Prompt: Before you finish, make sure each line of the records has been retyped exactly.

Data in this exercise:
++++++
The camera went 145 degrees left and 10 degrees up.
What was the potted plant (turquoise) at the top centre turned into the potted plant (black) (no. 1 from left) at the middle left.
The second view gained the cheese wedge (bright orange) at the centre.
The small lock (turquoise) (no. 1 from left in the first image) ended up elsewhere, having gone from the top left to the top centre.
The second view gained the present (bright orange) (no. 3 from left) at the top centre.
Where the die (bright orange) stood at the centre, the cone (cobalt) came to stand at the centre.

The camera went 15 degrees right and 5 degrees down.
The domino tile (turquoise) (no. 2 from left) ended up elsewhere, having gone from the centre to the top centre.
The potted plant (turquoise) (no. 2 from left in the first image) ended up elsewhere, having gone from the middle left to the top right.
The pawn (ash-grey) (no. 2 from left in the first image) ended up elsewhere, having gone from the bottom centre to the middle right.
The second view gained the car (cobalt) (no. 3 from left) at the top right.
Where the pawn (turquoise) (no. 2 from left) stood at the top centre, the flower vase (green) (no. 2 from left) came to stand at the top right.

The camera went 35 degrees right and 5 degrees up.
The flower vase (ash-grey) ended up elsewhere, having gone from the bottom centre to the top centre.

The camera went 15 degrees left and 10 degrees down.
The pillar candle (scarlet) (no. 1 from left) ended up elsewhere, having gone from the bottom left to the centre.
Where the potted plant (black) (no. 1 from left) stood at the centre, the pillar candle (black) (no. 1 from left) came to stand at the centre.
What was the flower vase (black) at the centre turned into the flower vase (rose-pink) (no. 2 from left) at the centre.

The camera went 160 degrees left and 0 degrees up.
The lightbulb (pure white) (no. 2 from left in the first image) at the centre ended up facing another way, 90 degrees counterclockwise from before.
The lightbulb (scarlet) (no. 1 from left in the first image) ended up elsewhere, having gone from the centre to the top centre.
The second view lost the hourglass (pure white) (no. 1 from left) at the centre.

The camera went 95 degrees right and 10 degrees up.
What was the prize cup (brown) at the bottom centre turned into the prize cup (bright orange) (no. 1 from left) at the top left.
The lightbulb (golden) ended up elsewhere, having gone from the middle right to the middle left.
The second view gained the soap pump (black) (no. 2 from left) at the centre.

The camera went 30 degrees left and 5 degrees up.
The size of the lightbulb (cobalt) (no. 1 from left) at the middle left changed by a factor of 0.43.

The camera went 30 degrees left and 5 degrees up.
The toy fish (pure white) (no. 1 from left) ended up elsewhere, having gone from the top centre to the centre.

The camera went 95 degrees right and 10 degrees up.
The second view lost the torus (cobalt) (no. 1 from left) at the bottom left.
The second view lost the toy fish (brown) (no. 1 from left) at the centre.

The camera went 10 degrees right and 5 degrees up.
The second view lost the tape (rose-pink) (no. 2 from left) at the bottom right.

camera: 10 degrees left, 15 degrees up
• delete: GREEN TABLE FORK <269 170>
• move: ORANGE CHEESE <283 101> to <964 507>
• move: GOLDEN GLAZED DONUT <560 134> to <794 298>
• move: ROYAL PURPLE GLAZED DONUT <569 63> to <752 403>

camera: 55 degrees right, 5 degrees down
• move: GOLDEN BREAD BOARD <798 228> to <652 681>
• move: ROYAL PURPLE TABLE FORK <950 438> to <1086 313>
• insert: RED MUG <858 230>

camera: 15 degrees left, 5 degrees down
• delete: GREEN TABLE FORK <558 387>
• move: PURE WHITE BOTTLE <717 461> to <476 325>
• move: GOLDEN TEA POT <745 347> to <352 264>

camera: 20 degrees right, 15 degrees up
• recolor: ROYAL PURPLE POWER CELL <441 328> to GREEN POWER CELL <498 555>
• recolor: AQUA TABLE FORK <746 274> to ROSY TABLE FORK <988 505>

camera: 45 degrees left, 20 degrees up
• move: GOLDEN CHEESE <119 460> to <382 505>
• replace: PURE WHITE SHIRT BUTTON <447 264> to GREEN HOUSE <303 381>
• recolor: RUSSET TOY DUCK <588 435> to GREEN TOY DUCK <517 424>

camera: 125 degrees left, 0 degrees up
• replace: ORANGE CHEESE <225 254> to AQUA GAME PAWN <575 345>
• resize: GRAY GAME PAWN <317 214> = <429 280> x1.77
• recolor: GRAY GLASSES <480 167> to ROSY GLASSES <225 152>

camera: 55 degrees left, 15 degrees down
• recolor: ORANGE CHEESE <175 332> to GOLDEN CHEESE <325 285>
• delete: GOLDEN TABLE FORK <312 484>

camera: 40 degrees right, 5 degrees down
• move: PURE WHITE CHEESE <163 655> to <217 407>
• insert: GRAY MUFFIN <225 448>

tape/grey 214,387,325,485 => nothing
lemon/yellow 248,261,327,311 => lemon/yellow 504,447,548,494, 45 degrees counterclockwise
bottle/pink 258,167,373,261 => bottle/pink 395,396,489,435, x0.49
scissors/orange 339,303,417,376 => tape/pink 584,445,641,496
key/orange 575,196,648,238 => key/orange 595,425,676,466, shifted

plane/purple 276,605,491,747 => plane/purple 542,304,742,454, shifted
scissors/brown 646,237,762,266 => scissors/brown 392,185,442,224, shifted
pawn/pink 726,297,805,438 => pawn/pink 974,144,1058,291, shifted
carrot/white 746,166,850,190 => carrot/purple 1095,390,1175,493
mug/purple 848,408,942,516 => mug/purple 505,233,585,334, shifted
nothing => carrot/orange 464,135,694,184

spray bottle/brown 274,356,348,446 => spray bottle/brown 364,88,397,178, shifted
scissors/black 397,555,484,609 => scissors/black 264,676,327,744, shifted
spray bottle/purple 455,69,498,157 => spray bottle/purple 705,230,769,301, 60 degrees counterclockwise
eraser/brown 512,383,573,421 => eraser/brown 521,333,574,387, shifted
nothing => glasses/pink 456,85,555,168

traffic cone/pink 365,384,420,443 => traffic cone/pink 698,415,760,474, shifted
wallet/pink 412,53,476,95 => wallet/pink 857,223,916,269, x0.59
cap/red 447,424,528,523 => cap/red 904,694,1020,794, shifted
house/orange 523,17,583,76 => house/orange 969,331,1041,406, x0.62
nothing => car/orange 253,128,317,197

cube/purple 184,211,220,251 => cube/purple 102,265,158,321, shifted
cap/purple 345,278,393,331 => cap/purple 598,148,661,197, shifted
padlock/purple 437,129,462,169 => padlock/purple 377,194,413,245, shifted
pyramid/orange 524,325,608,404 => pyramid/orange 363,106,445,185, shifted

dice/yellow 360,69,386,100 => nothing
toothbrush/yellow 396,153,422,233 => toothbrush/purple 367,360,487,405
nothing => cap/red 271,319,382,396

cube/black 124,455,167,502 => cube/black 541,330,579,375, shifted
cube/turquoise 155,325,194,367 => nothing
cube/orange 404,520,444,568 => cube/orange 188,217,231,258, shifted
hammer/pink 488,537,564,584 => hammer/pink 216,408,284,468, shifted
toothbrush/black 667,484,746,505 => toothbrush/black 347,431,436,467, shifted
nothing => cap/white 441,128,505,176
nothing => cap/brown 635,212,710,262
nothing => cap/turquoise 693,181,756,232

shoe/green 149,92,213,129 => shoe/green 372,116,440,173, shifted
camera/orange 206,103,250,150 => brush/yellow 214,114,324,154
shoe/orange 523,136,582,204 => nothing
++++++
Answer to the problem:
The camera went 145 degrees left and 10 degrees up.
What was the potted plant (turquoise) at the top centre turned into the potted plant (black) (no. 1 from left) at the middle left.
The second view gained the cheese wedge (bright orange) at the centre.
The small lock (turquoise) (no. 1 from left in the first image) ended up elsewhere, having gone from the top left to the top centre.
The second view gained the present (bright orange) (no. 3 from left) at the top centre.
Where the die (bright orange) stood at the centre, the cone (cobalt) came to stand at the centre.

The camera went 15 degrees right and 5 degrees down.
The domino tile (turquoise) (no. 2 from left) ended up elsewhere, having gone from the centre to the top centre.
The potted plant (turquoise) (no. 2 from left in the first image) ended up elsewhere, having gone from the middle left to the top right.
The pawn (ash-grey) (no. 2 from left in the first image) ended up elsewhere, having gone from the bottom centre to the middle right.
The second view gained the car (cobalt) (no. 3 from left) at the top right.
Where the pawn (turquoise) (no. 2 from left) stood at the top centre, the flower vase (green) (no. 2 from left) came to stand at the top right.

The camera went 35 degrees right and 5 degrees up.
The flower vase (ash-grey) ended up elsewhere, having gone from the bottom centre to the top centre.

The camera went 15 degrees left and 10 degrees down.
The pillar candle (scarlet) (no. 1 from left) ended up elsewhere, having gone from the bottom left to the centre.
Where the potted plant (black) (no. 1 from left) stood at the centre, the pillar candle (black) (no. 1 from left) came to stand at the centre.
What was the flower vase (black) at the centre turned into the flower vase (rose-pink) (no. 2 from left) at the centre.

The camera went 160 degrees left and 0 degrees up.
The lightbulb (pure white) (no. 2 from left in the first image) at the centre ended up facing another way, 90 degrees counterclockwise from before.
The lightbulb (scarlet) (no. 1 from left in the first image) ended up elsewhere, having gone from the centre to the top centre.
The second view lost the hourglass (pure white) (no. 1 from left) at the centre.

The camera went 95 degrees right and 10 degrees up.
What was the prize cup (brown) at the bottom centre turned into the prize cup (bright orange) (no. 1 from left) at the top left.
The lightbulb (golden) ended up elsewhere, having gone from the middle right to the middle left.
The second view gained the soap pump (black) (no. 2 from left) at the centre.

The camera went 30 degrees left and 5 degrees up.
The size of the lightbulb (cobalt) (no. 1 from left) at the middle left changed by a factor of 0.43.

The camera went 30 degrees left and 5 degrees up.
The toy fish (pure white) (no. 1 from left) ended up elsewhere, having gone from the top centre to the centre.

The camera went 95 degrees right and 10 degrees up.
The second view lost the torus (cobalt) (no. 1 from left) at the bottom left.
The second view lost the toy fish (brown) (no. 1 from left) at the centre.

The camera went 10 degrees right and 5 degrees up.
The second view lost the tape (rose-pink) (no. 2 from left) at the bottom right.

camera: 10 degrees left, 15 degrees up
• delete: GREEN TABLE FORK <269 170>
• move: ORANGE CHEESE <283 101> to <964 507>
• move: GOLDEN GLAZED DONUT <560 134> to <794 298>
• move: ROYAL PURPLE GLAZED DONUT <569 63> to <752 403>

camera: 55 degrees right, 5 degrees down
• move: GOLDEN BREAD BOARD <798 228> to <652 681>
• move: ROYAL PURPLE TABLE FORK <950 438> to <1086 313>
• insert: RED MUG <858 230>

camera: 15 degrees left, 5 degrees down
• delete: GREEN TABLE FORK <558 387>
• move: PURE WHITE BOTTLE <717 461> to <476 325>
• move: GOLDEN TEA POT <745 347> to <352 264>

camera: 20 degrees right, 15 degrees up
• recolor: ROYAL PURPLE POWER CELL <441 328> to GREEN POWER CELL <498 555>
• recolor: AQUA TABLE FORK <746 274> to ROSY TABLE FORK <988 505>

camera: 45 degrees left, 20 degrees up
• move: GOLDEN CHEESE <119 460> to <382 505>
• replace: PURE WHITE SHIRT BUTTON <447 264> to GREEN HOUSE <303 381>
• recolor: RUSSET TOY DUCK <588 435> to GREEN TOY DUCK <517 424>

camera: 125 degrees left, 0 degrees up
• replace: ORANGE CHEESE <225 254> to AQUA GAME PAWN <575 345>
• resize: GRAY GAME PAWN <317 214> = <429 280> x1.77
• recolor: GRAY GLASSES <480 167> to ROSY GLASSES <225 152>

camera: 55 degrees left, 15 degrees down
• recolor: ORANGE CHEESE <175 332> to GOLDEN CHEESE <325 285>
• delete: GOLDEN TABLE FORK <312 484>

camera: 40 degrees right, 5 degrees down
• move: PURE WHITE CHEESE <163 655> to <217 407>
• insert: GRAY MUFFIN <225 448>

tape/grey 214,387,325,485 => nothing
lemon/yellow 248,261,327,311 => lemon/yellow 504,447,548,494, 45 degrees counterclockwise
bottle/pink 258,167,373,261 => bottle/pink 395,396,489,435, x0.49
scissors/orange 339,303,417,376 => tape/pink 584,445,641,496
key/orange 575,196,648,238 => key/orange 595,425,676,466, shifted

plane/purple 276,605,491,747 => plane/purple 542,304,742,454, shifted
scissors/brown 646,237,762,266 => scissors/brown 392,185,442,224, shifted
pawn/pink 726,297,805,438 => pawn/pink 974,144,1058,291, shifted
carrot/white 746,166,850,190 => carrot/purple 1095,390,1175,493
mug/purple 848,408,942,516 => mug/purple 505,233,585,334, shifted
nothing => carrot/orange 464,135,694,184

spray bottle/brown 274,356,348,446 => spray bottle/brown 364,88,397,178, shifted
scissors/black 397,555,484,609 => scissors/black 264,676,327,744, shifted
spray bottle/purple 455,69,498,157 => spray bottle/purple 705,230,769,301, 60 degrees counterclockwise
eraser/brown 512,383,573,421 => eraser/brown 521,333,574,387, shifted
nothing => glasses/pink 456,85,555,168

traffic cone/pink 365,384,420,443 => traffic cone/pink 698,415,760,474, shifted
wallet/pink 412,53,476,95 => wallet/pink 857,223,916,269, x0.59
cap/red 447,424,528,523 => cap/red 904,694,1020,794, shifted
house/orange 523,17,583,76 => house/orange 969,331,1041,406, x0.62
nothing => car/orange 253,128,317,197

cube/purple 184,211,220,251 => cube/purple 102,265,158,321, shifted
cap/purple 345,278,393,331 => cap/purple 598,148,661,197, shifted
padlock/purple 437,129,462,169 => padlock/purple 377,194,413,245, shifted
pyramid/orange 524,325,608,404 => pyramid/orange 363,106,445,185, shifted

dice/yellow 360,69,386,100 => nothing
toothbrush/yellow 396,153,422,233 => toothbrush/purple 367,360,487,405
nothing => cap/red 271,319,382,396

cube/black 124,455,167,502 => cube/black 541,330,579,375, shifted
cube/turquoise 155,325,194,367 => nothing
cube/orange 404,520,444,568 => cube/orange 188,217,231,258, shifted
hammer/pink 488,537,564,584 => hammer/pink 216,408,284,468, shifted
toothbrush/black 667,484,746,505 => toothbrush/black 347,431,436,467, shifted
nothing => cap/white 441,128,505,176
nothing => cap/brown 635,212,710,262
nothing => cap/turquoise 693,181,756,232

shoe/green 149,92,213,129 => shoe/green 372,116,440,173, shifted
camera/orange 206,103,250,150 => brush/yellow 214,114,324,154
shoe/orange 523,136,582,204 => nothing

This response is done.